Records for the task:
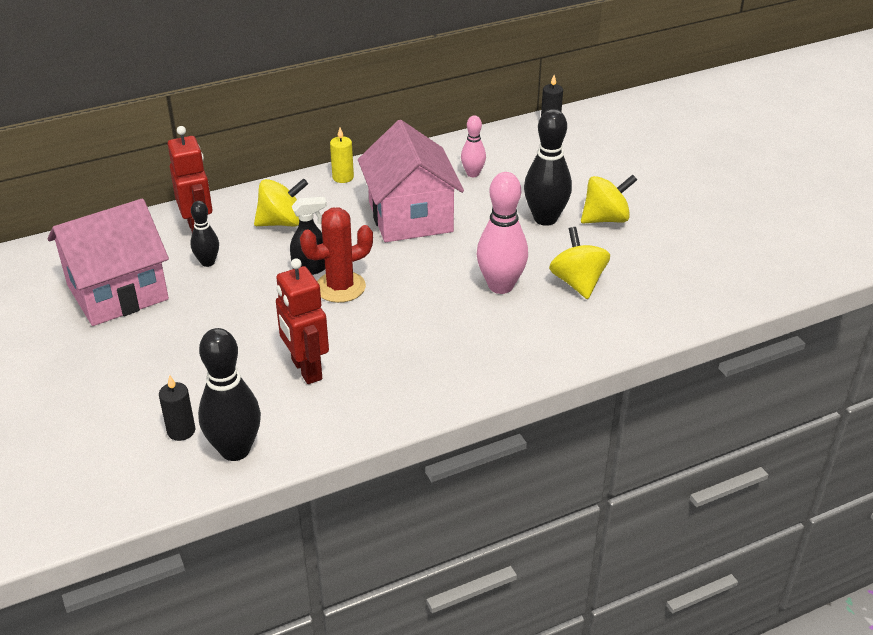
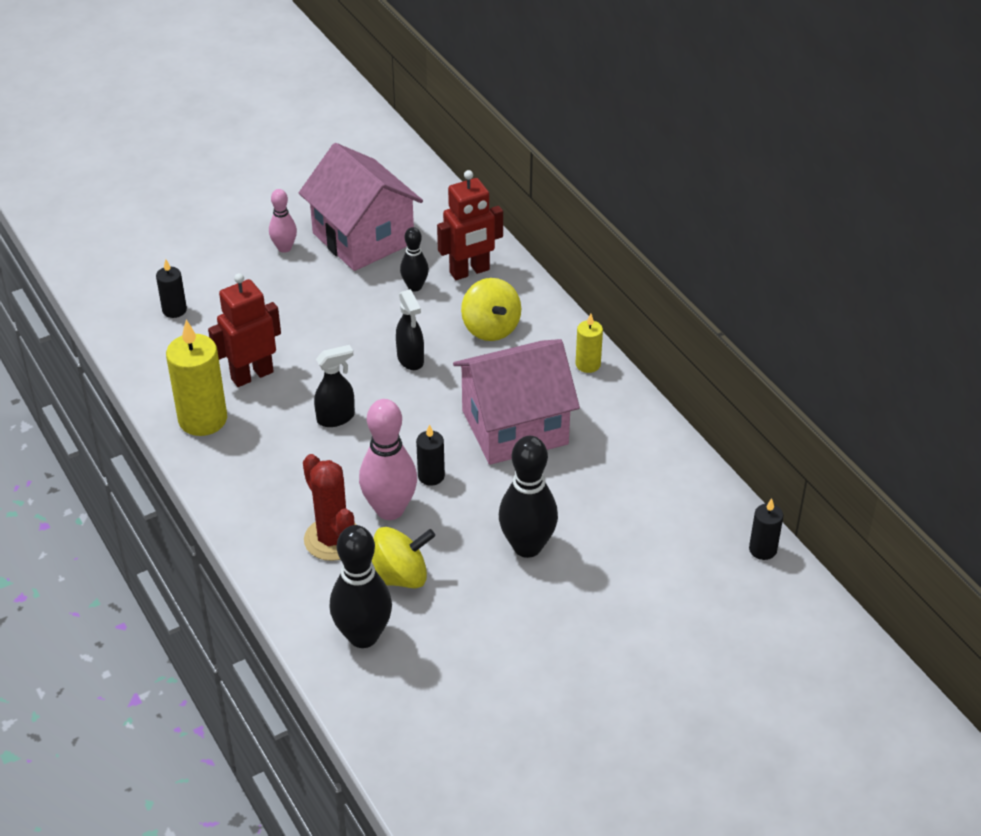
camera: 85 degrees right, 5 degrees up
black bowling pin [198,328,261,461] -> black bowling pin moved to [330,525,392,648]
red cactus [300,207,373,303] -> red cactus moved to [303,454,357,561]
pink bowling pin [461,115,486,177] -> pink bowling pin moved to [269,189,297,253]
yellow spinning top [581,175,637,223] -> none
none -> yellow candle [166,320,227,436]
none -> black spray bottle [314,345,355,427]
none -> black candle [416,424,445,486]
---
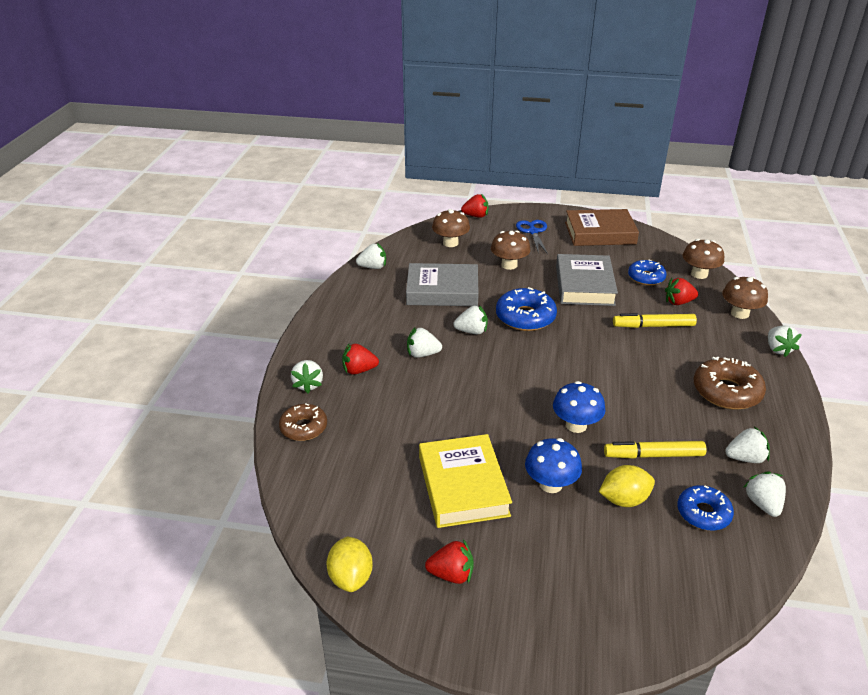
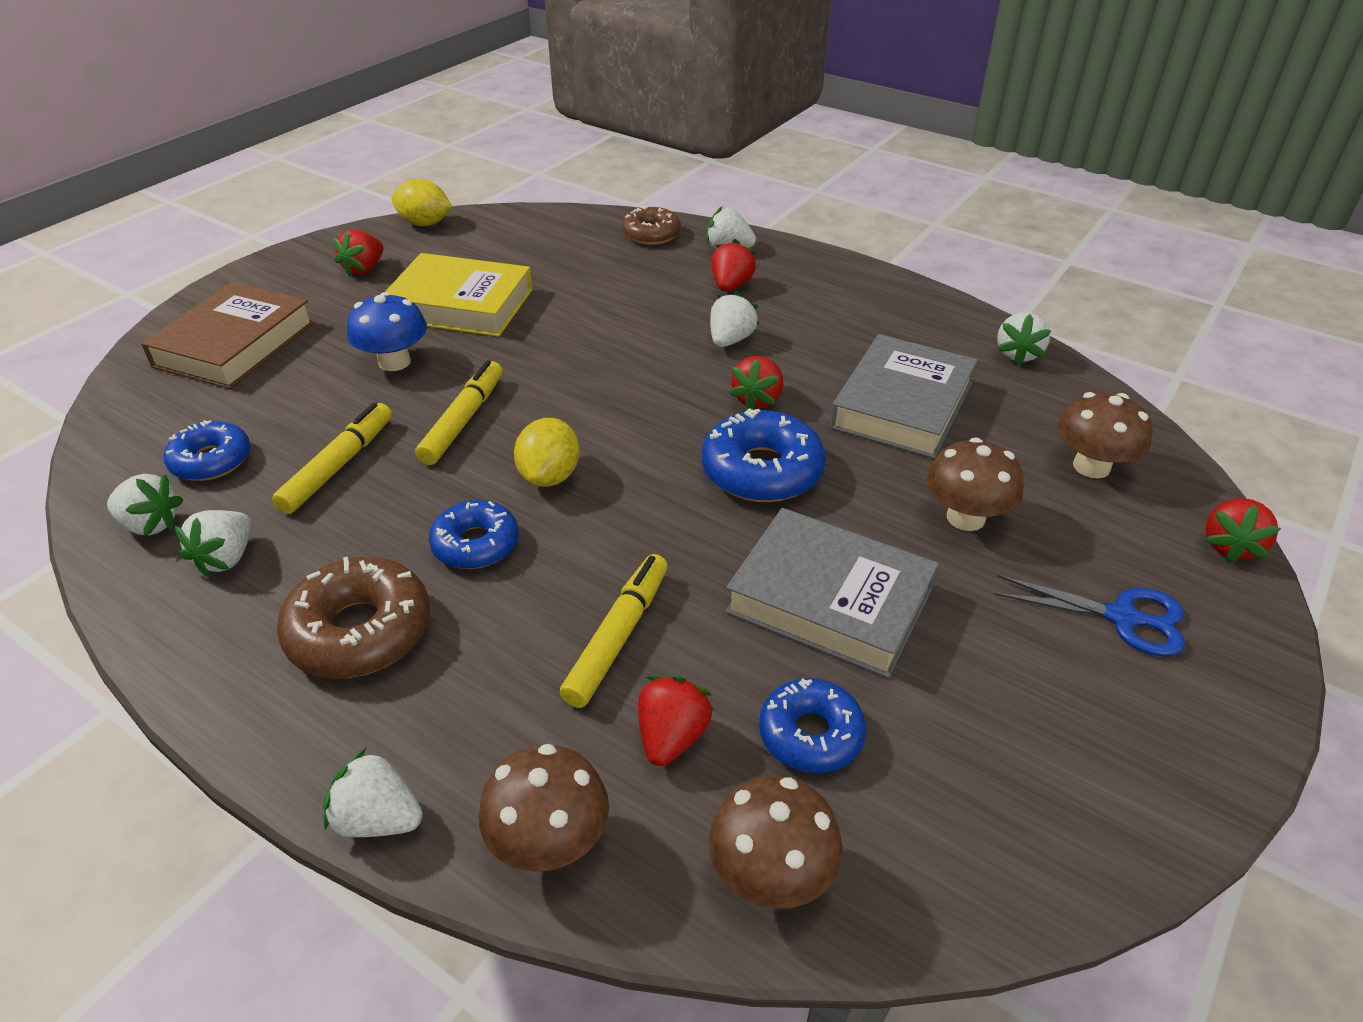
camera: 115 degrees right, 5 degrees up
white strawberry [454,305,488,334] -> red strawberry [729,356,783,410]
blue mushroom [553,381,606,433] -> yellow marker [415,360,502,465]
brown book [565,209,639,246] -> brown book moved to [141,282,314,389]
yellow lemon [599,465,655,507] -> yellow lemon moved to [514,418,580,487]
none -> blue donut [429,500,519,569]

What needs to be done: Which lines of the records above contain the word "yellow"? Show each of them.

Solution to this problem:
yellow spinning top [581,175,637,223] -> none
none -> yellow candle [166,320,227,436]
blue mushroom [553,381,606,433] -> yellow marker [415,360,502,465]
yellow lemon [599,465,655,507] -> yellow lemon moved to [514,418,580,487]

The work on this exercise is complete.